[Stored data]

-- Opening Marker --

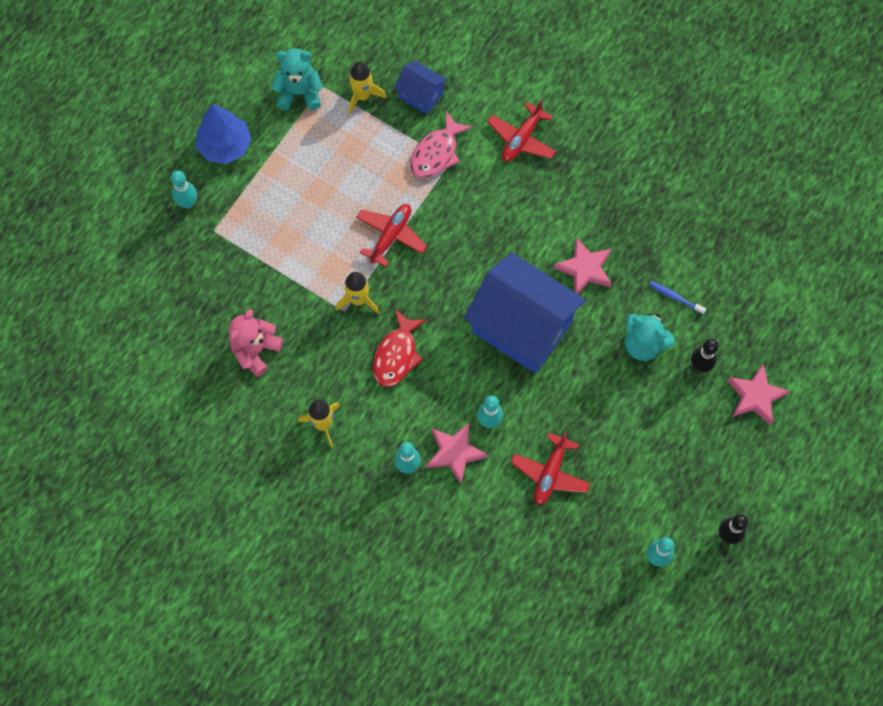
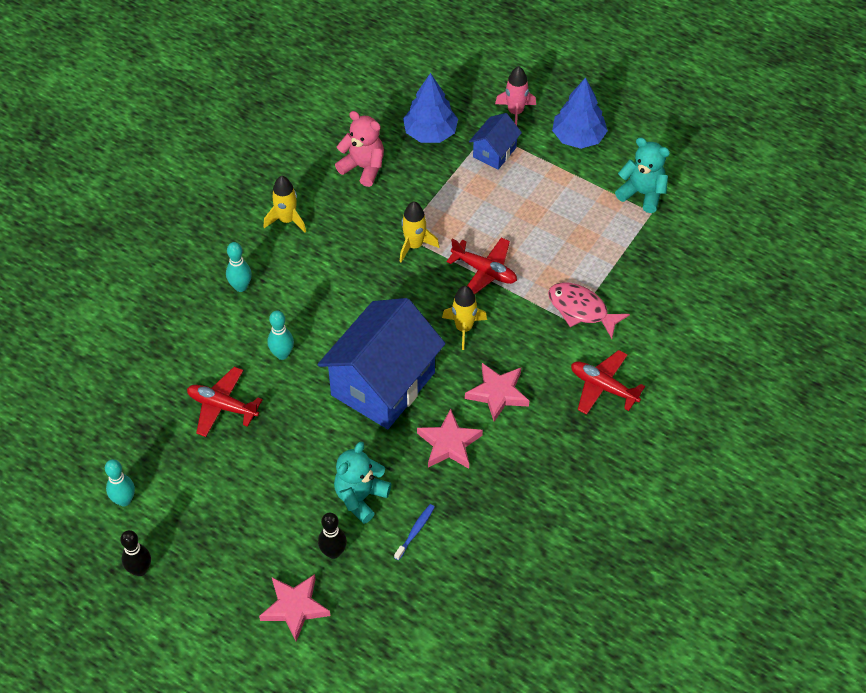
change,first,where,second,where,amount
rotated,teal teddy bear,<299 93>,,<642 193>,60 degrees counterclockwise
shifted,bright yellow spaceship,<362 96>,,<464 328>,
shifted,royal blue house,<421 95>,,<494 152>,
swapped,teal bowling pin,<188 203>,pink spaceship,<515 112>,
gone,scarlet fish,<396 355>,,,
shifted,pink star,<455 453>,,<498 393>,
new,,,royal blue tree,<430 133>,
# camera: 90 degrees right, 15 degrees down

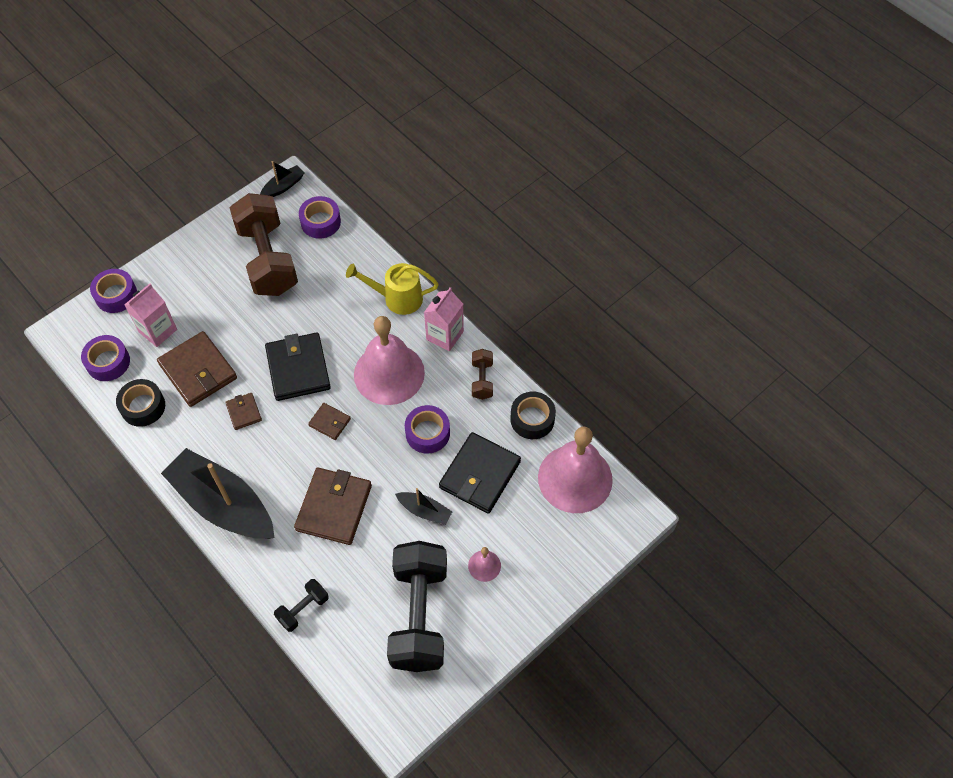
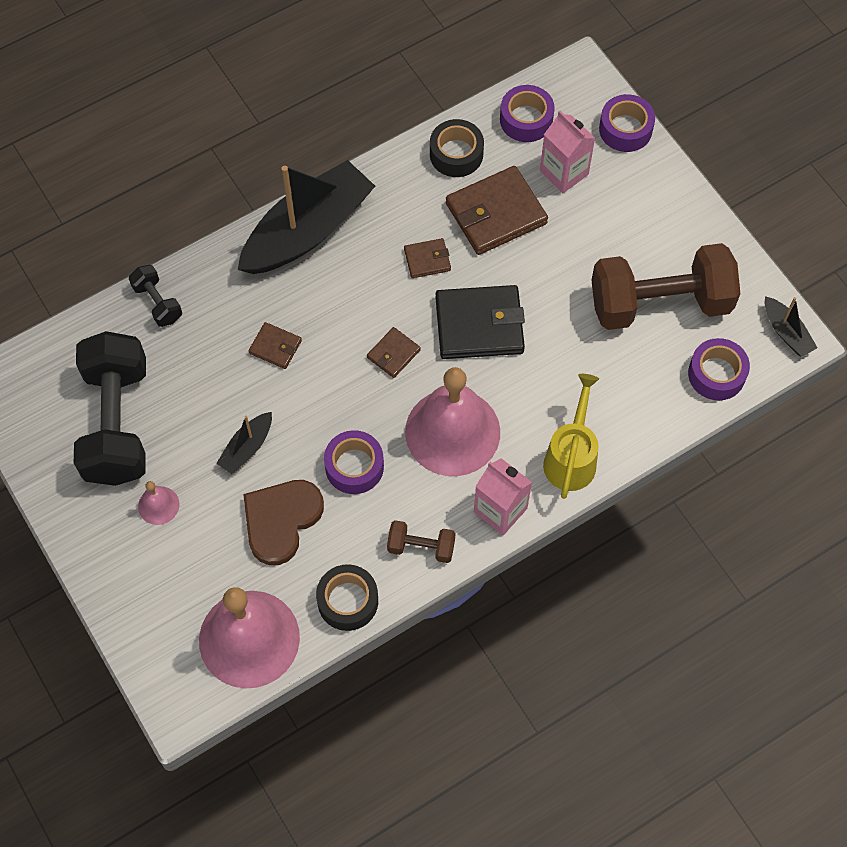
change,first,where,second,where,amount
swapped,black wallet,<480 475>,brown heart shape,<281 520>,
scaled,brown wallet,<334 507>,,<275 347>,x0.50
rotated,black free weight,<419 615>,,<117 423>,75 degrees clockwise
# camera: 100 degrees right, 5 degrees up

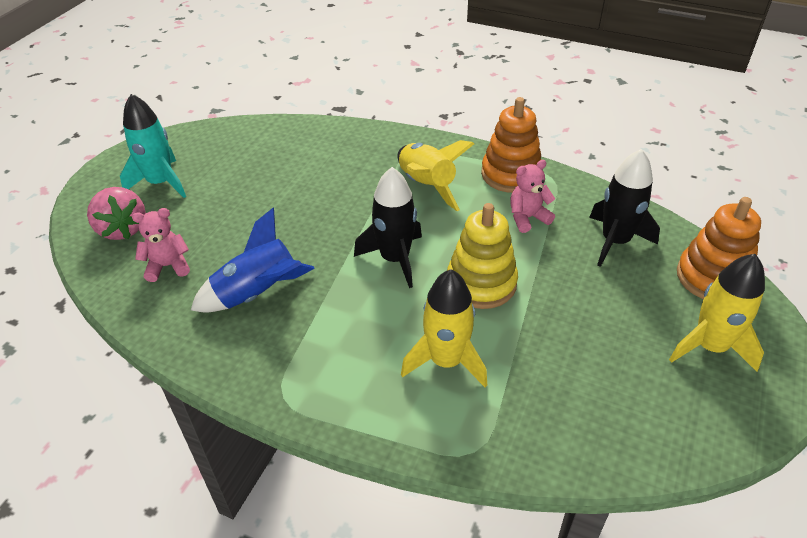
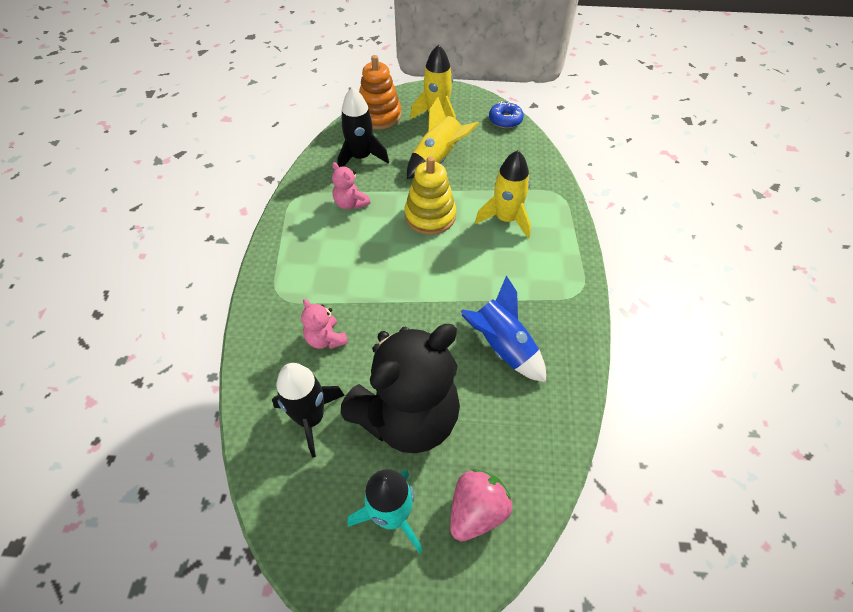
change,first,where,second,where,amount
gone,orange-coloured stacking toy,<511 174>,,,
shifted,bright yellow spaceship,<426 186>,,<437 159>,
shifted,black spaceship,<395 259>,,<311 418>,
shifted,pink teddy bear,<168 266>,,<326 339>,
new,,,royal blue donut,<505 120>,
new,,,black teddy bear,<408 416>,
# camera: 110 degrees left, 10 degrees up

-- Closing Marker --

A faithful copy of the records above, without images, is what to give back.

change,first,where,second,where,amount
rotated,teal teddy bear,<299 93>,,<642 193>,60 degrees counterclockwise
shifted,bright yellow spaceship,<362 96>,,<464 328>,
shifted,royal blue house,<421 95>,,<494 152>,
swapped,teal bowling pin,<188 203>,pink spaceship,<515 112>,
gone,scarlet fish,<396 355>,,,
shifted,pink star,<455 453>,,<498 393>,
new,,,royal blue tree,<430 133>,
# camera: 90 degrees right, 15 degrees down

change,first,where,second,where,amount
swapped,black wallet,<480 475>,brown heart shape,<281 520>,
scaled,brown wallet,<334 507>,,<275 347>,x0.50
rotated,black free weight,<419 615>,,<117 423>,75 degrees clockwise
# camera: 100 degrees right, 5 degrees up

change,first,where,second,where,amount
gone,orange-coloured stacking toy,<511 174>,,,
shifted,bright yellow spaceship,<426 186>,,<437 159>,
shifted,black spaceship,<395 259>,,<311 418>,
shifted,pink teddy bear,<168 266>,,<326 339>,
new,,,royal blue donut,<505 120>,
new,,,black teddy bear,<408 416>,
# camera: 110 degrees left, 10 degrees up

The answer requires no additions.